▸ Exercise goal: Each line of the records that holds "none" should be shown in full.

##### Task inputs

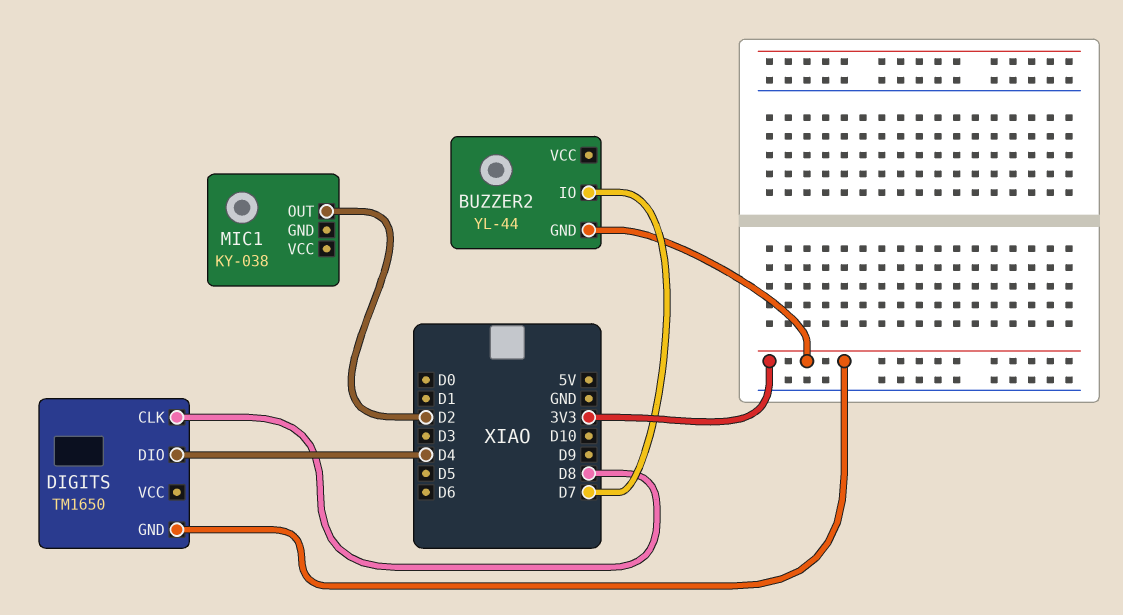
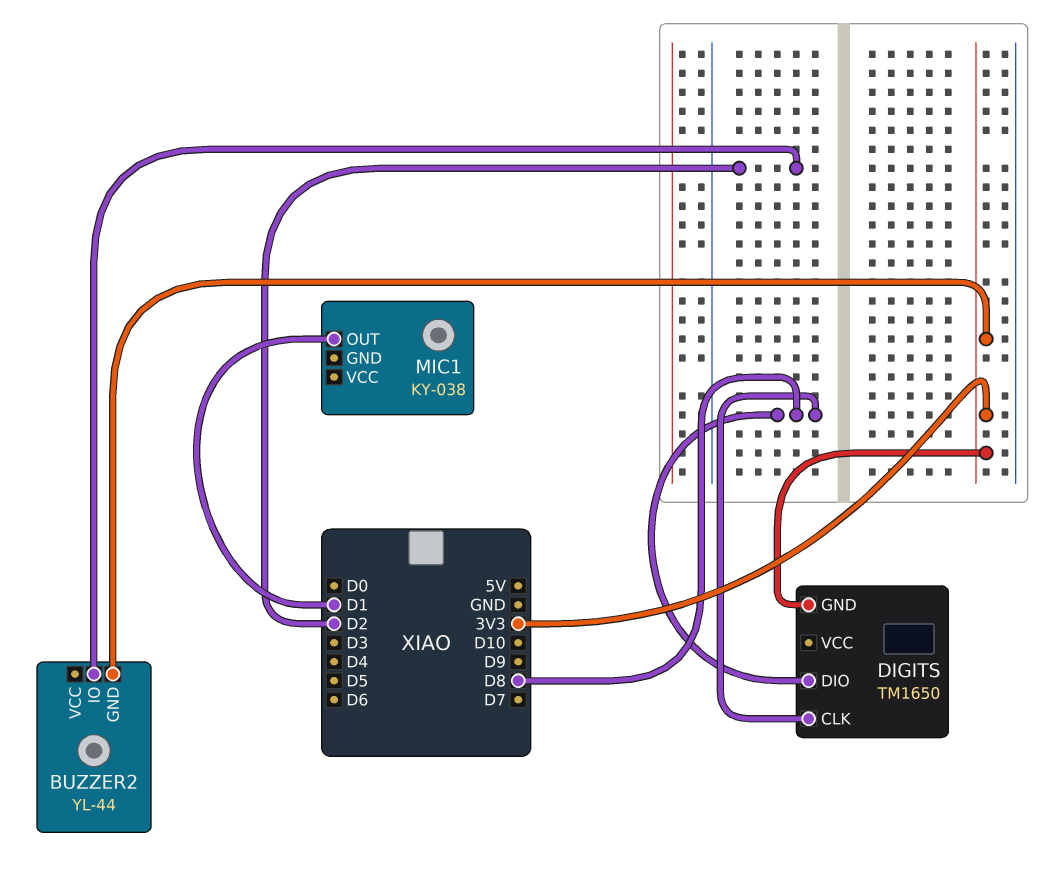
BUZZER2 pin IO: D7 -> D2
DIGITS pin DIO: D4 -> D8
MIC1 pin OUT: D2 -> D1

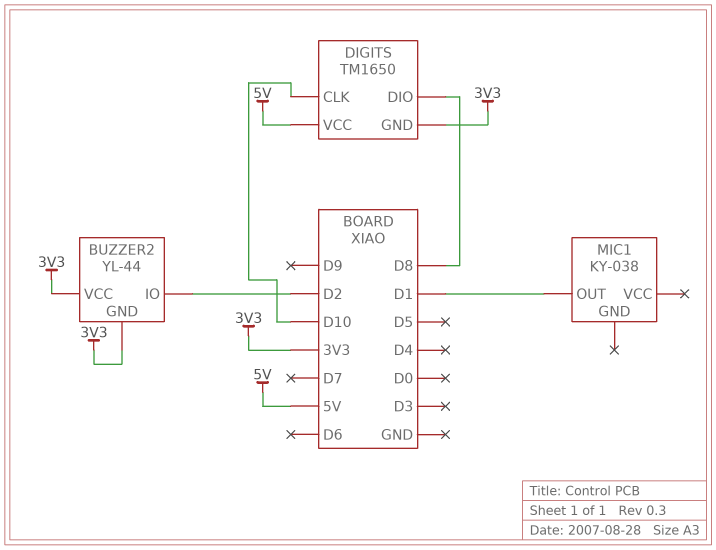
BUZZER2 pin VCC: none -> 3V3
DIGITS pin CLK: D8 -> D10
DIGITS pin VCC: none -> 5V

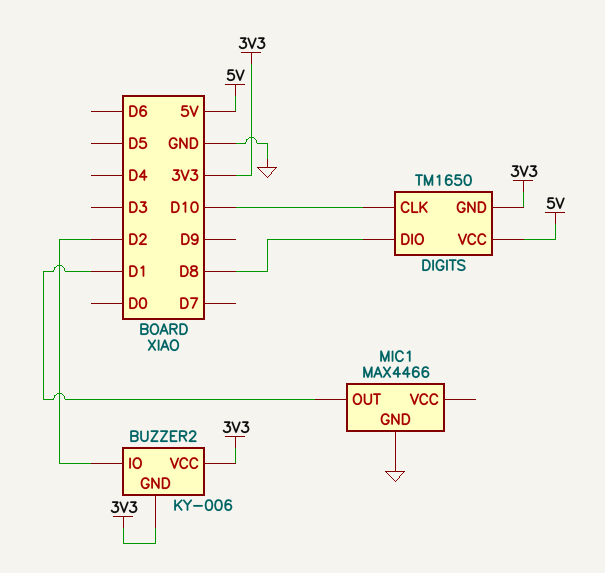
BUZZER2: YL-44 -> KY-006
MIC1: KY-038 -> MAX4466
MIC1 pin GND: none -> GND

##########

▸ Answer area:
BUZZER2 pin VCC: none -> 3V3
DIGITS pin VCC: none -> 5V
MIC1 pin GND: none -> GND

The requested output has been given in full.